Top of Material supplied
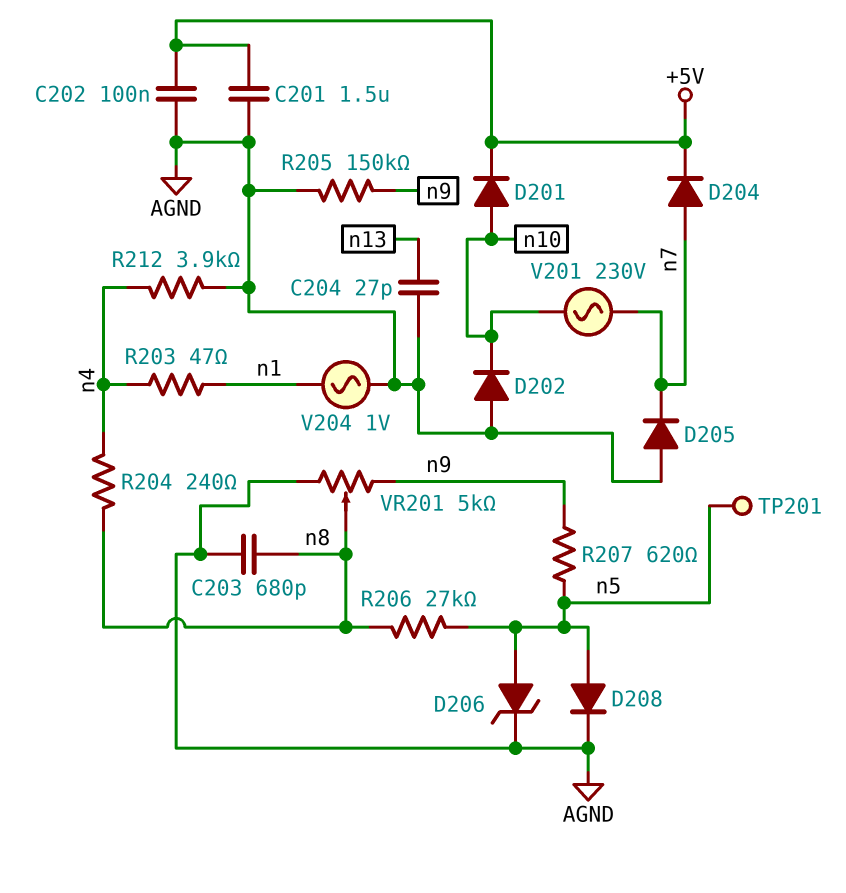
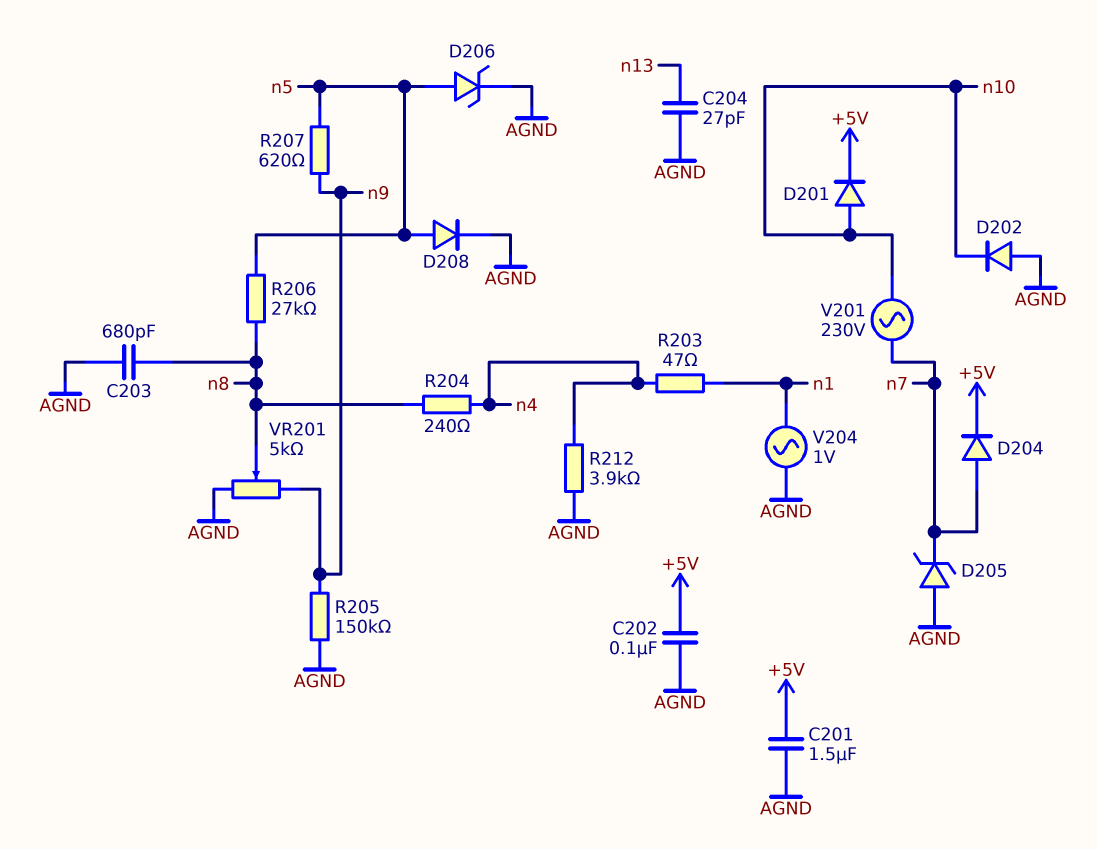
D205: diode (A AGND, K n7) -> zener (A AGND, K n7)
TP201: test point (n5) -> none

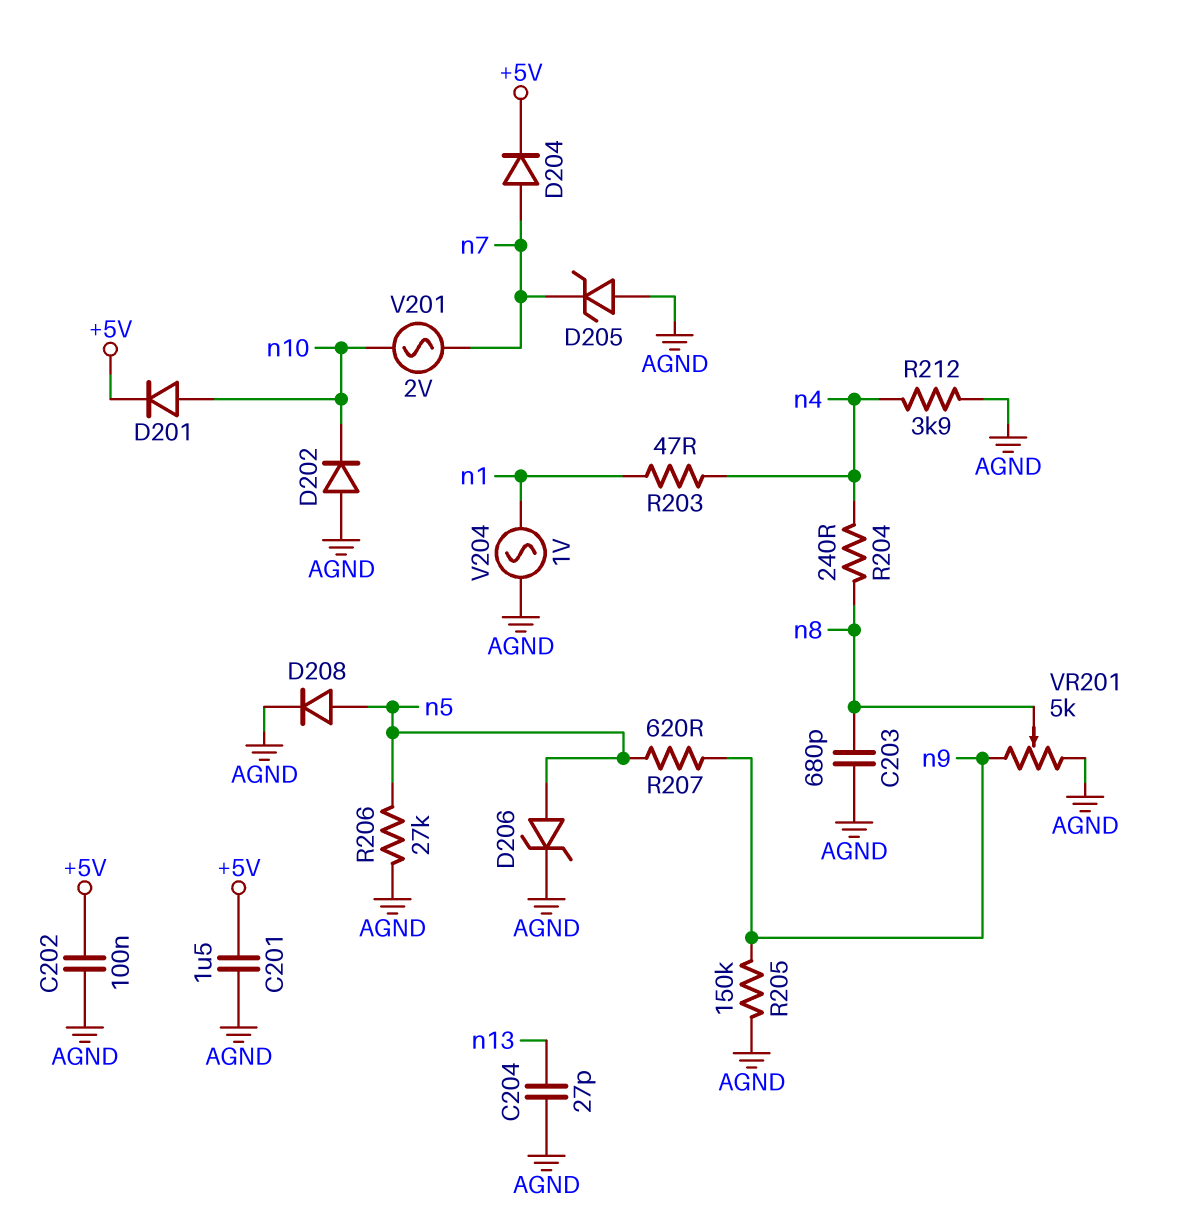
R206: 27k (n5, n8) -> 27k (AGND, n5)
V201: AC 230V (n7, n10) -> AC 2V (n7, n10)

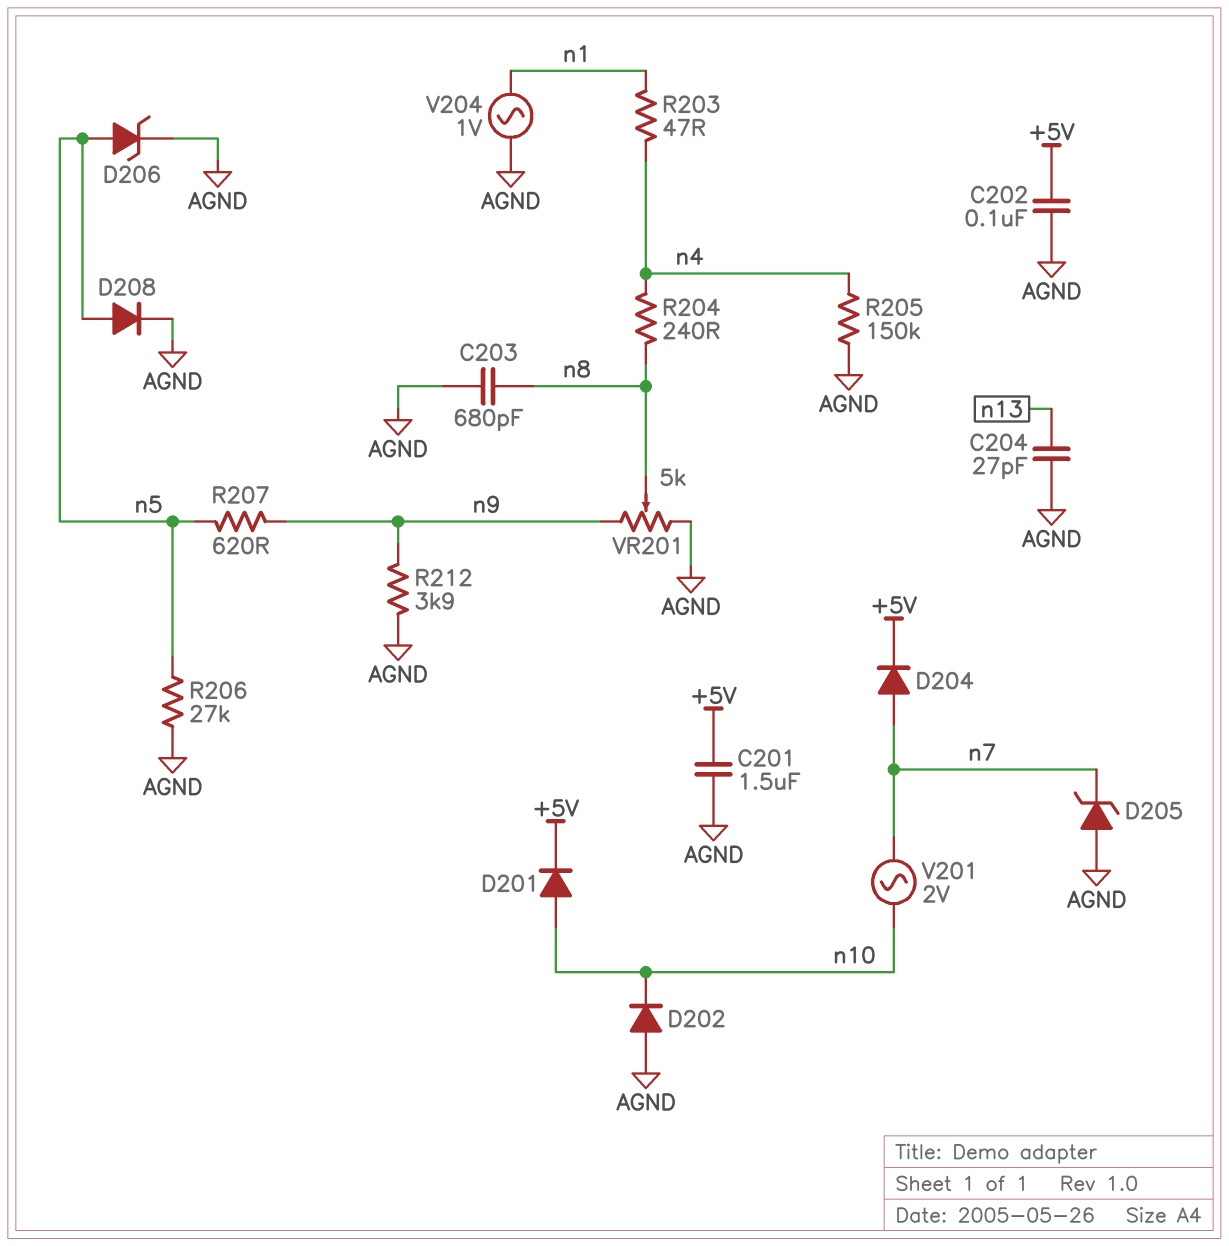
R205: 150k (AGND, n9) -> 150k (AGND, n4)
R212: 3.9k (AGND, n4) -> 3.9k (AGND, n9)

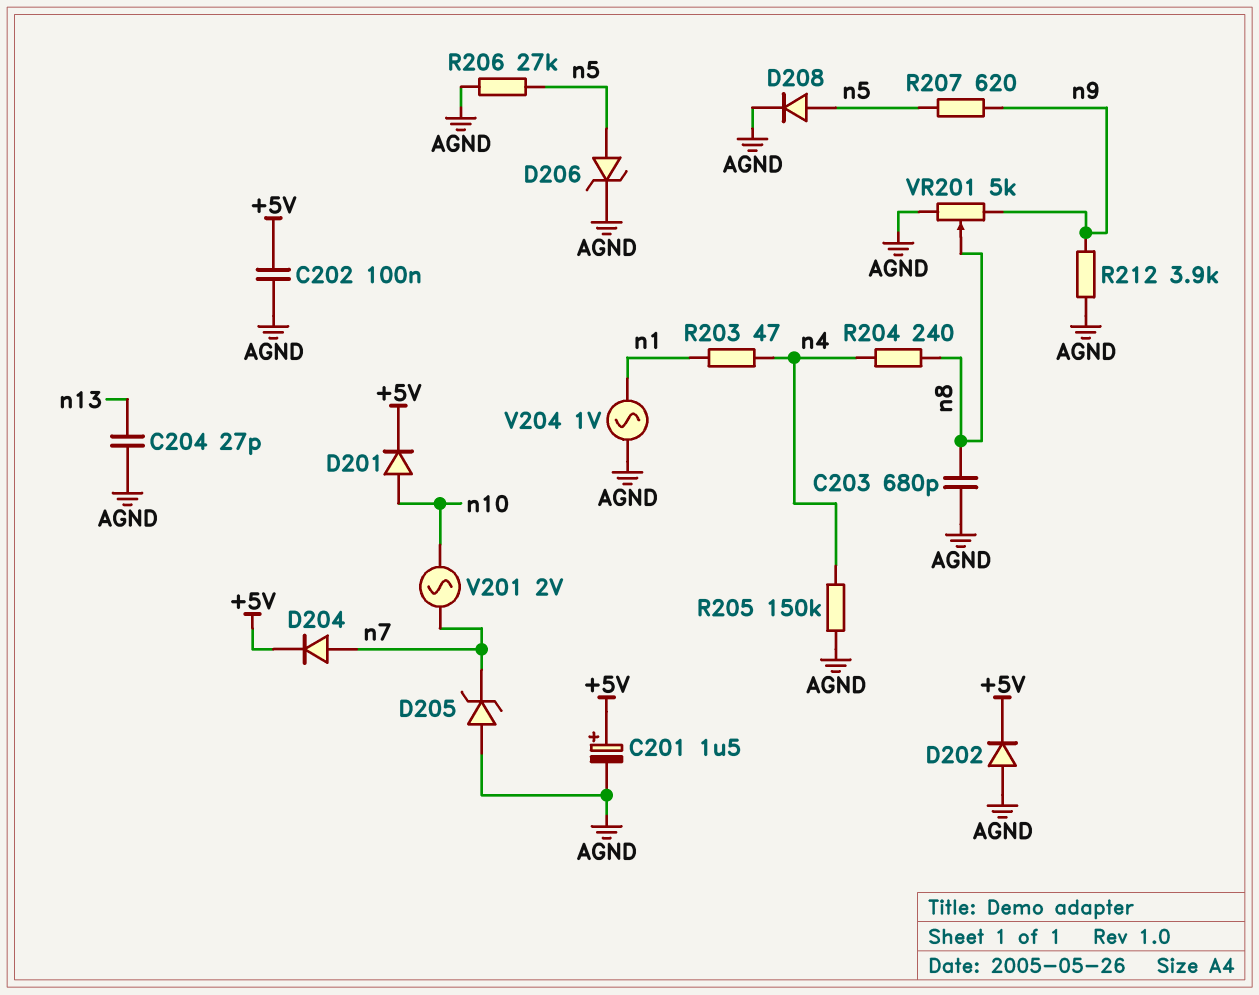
C201: 1.5uF (+5V, AGND) -> 1.5uF (plus +5V, minus AGND)
D202: diode (A AGND, K n10) -> diode (A AGND, K +5V)

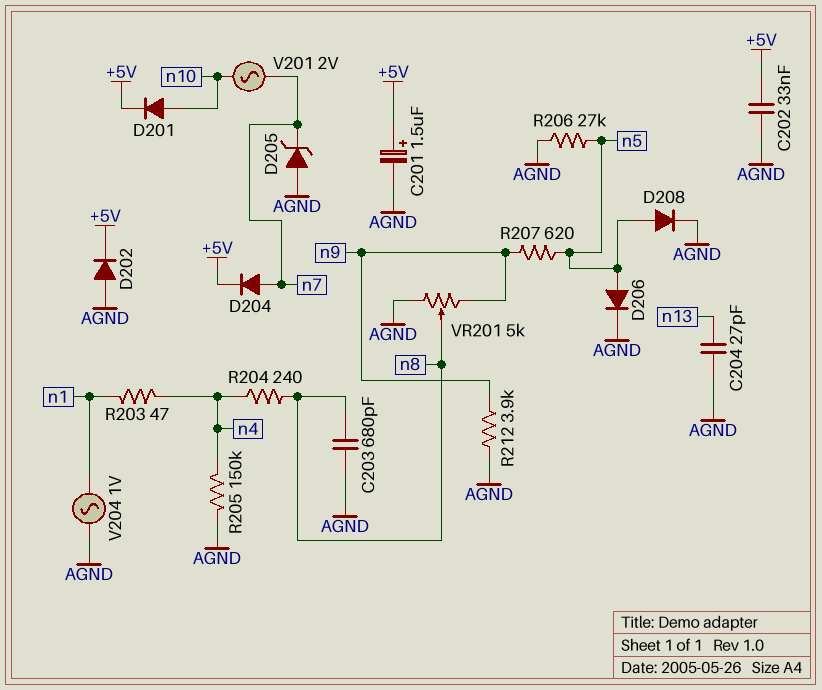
C202: 100nF (+5V, AGND) -> 33nF (+5V, AGND)
D206: zener (A n5, K AGND) -> diode (A n5, K AGND)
Bottom of Material supplied
→ Exercise instructions:
Exactly retype each record above, dropping images.

→ Expected answer:
D205: diode (A AGND, K n7) -> zener (A AGND, K n7)
TP201: test point (n5) -> none

R206: 27k (n5, n8) -> 27k (AGND, n5)
V201: AC 230V (n7, n10) -> AC 2V (n7, n10)

R205: 150k (AGND, n9) -> 150k (AGND, n4)
R212: 3.9k (AGND, n4) -> 3.9k (AGND, n9)

C201: 1.5uF (+5V, AGND) -> 1.5uF (plus +5V, minus AGND)
D202: diode (A AGND, K n10) -> diode (A AGND, K +5V)

C202: 100nF (+5V, AGND) -> 33nF (+5V, AGND)
D206: zener (A n5, K AGND) -> diode (A n5, K AGND)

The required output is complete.